== YOUR GOAL ==
State the count of lines below in which the word "cube" appears, and add nothing.

== INFORMATION SHOWN ==

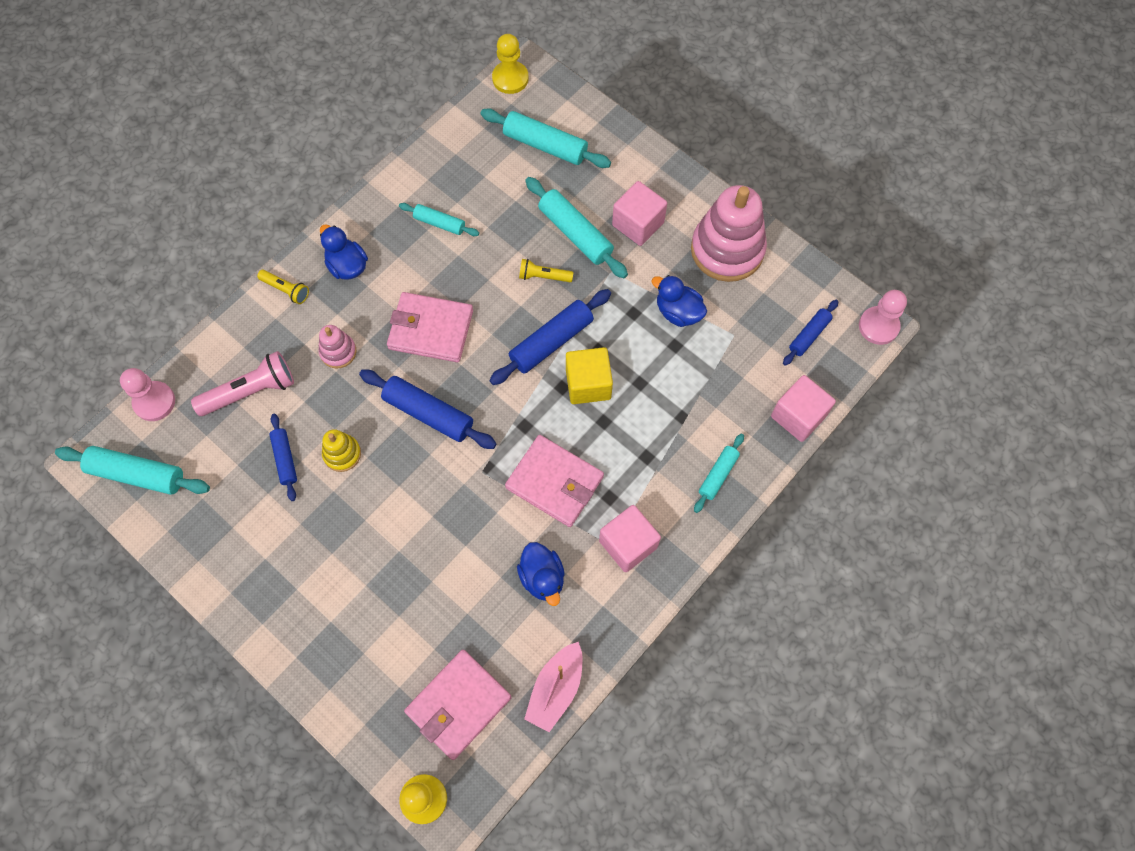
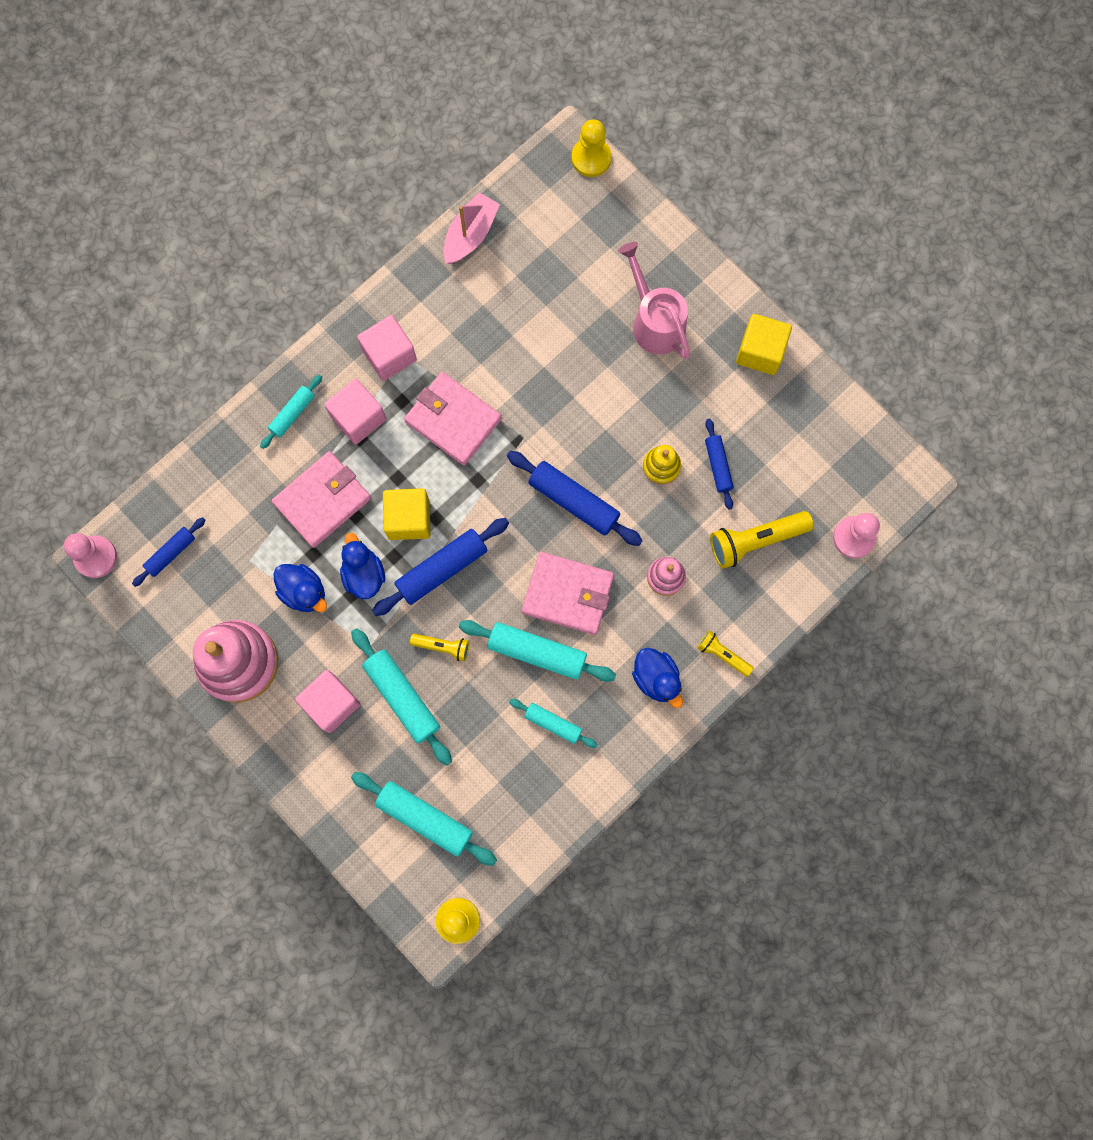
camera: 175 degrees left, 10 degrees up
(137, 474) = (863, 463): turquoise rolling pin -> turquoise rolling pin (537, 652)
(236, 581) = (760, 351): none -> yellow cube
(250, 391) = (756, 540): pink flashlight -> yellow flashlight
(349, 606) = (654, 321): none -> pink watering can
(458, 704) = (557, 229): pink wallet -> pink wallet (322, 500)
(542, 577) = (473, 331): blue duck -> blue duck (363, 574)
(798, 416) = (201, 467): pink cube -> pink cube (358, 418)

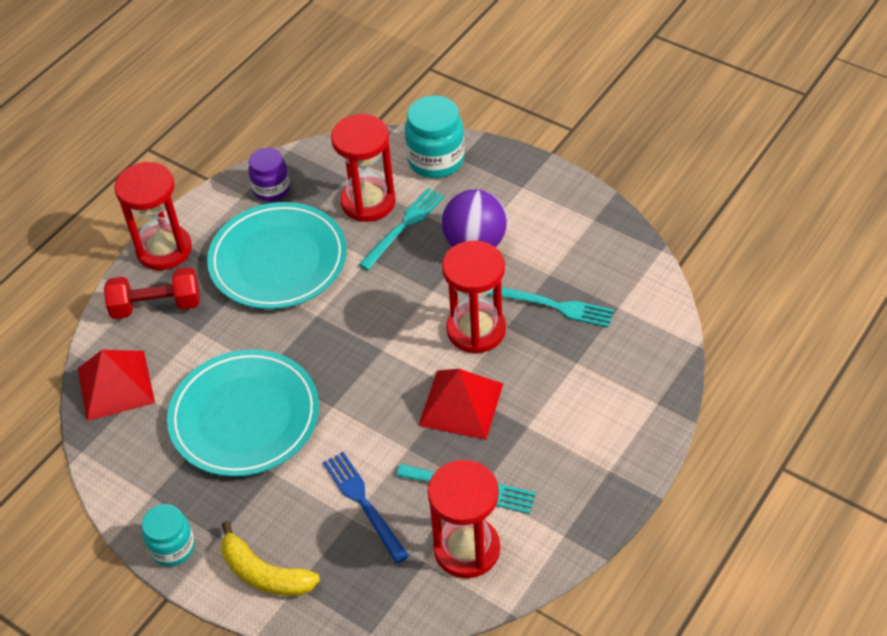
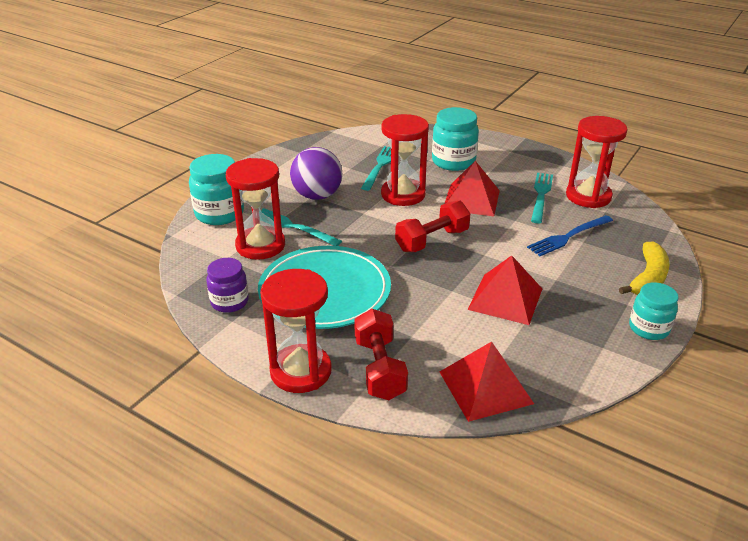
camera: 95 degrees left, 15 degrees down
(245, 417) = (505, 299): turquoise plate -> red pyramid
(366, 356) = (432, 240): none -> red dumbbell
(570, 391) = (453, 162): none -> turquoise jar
* * *
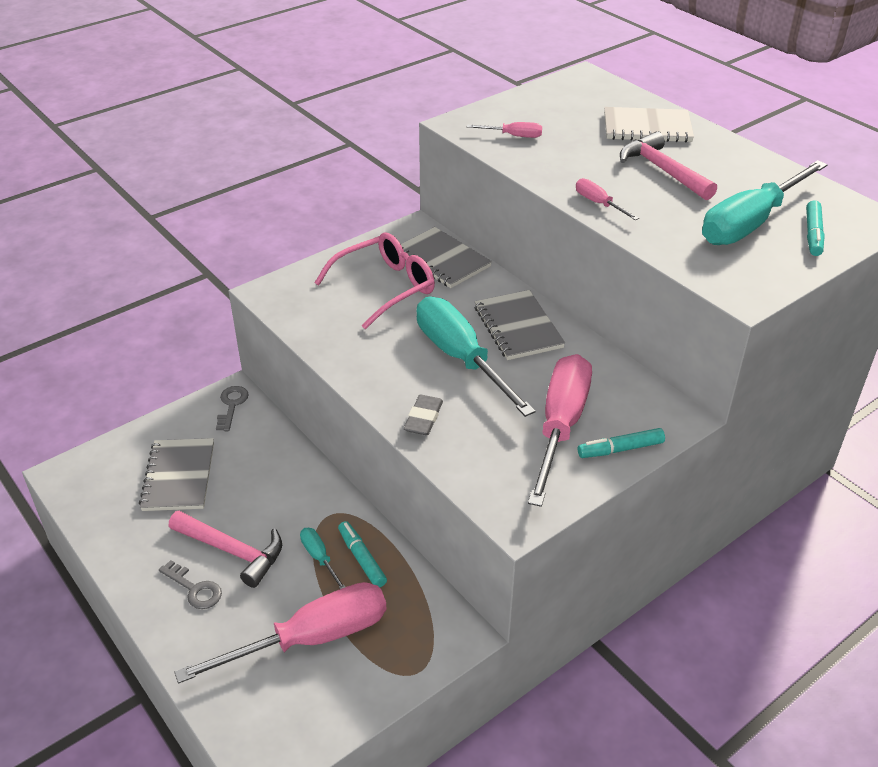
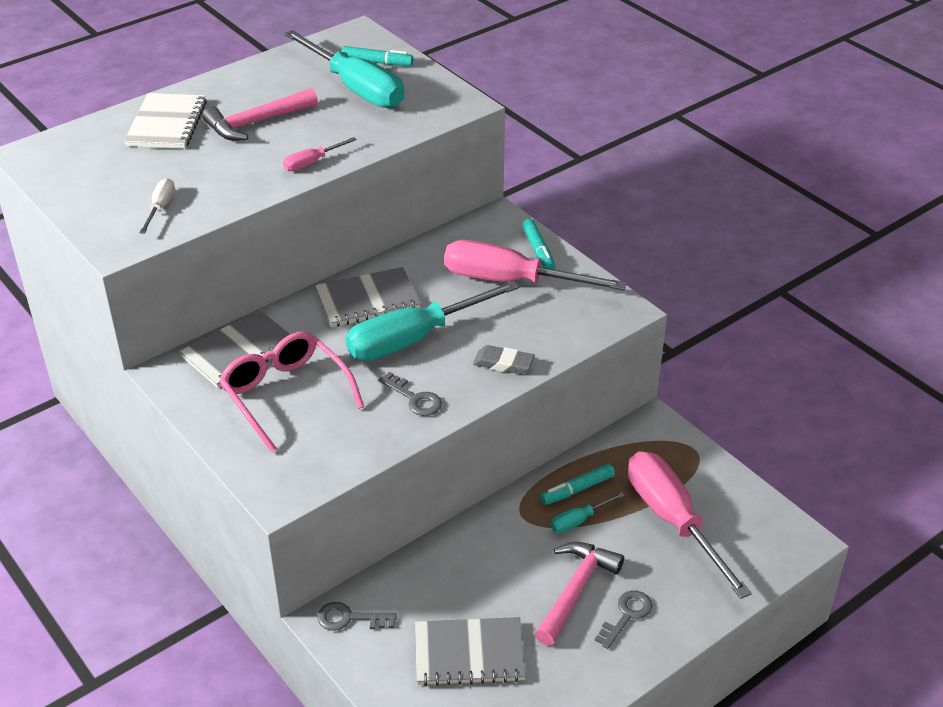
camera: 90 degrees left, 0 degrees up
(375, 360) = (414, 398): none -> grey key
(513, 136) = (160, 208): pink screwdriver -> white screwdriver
--
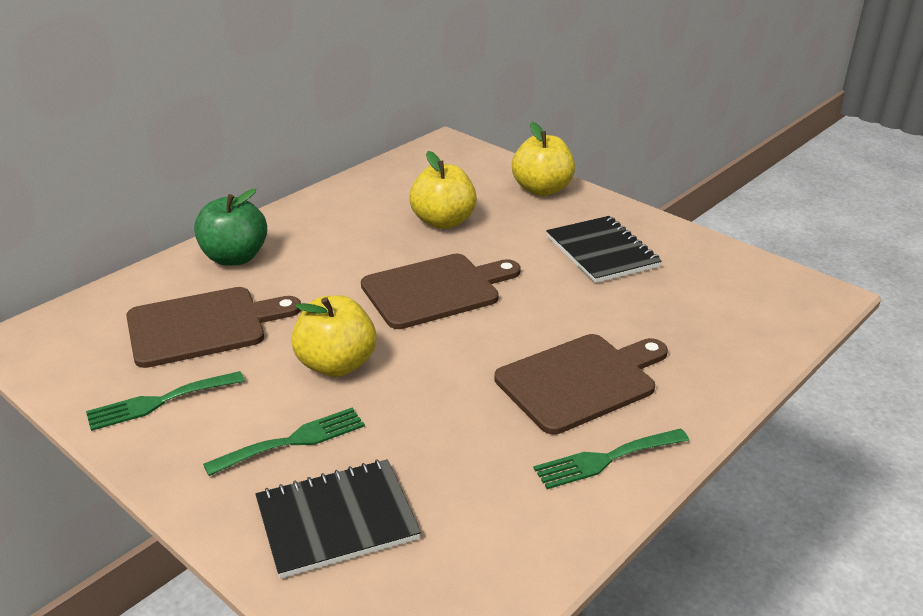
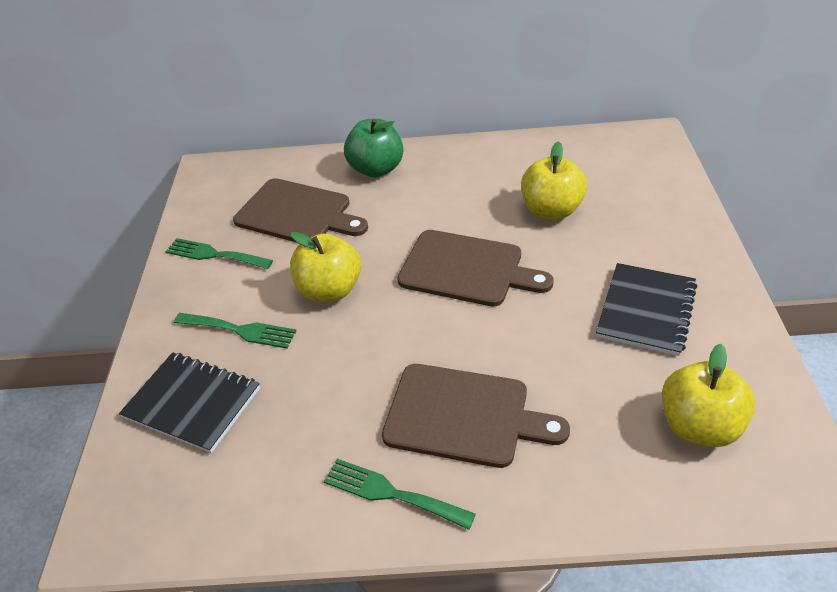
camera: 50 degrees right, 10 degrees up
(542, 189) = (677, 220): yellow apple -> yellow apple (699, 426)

== TASK SOLUTION ==
2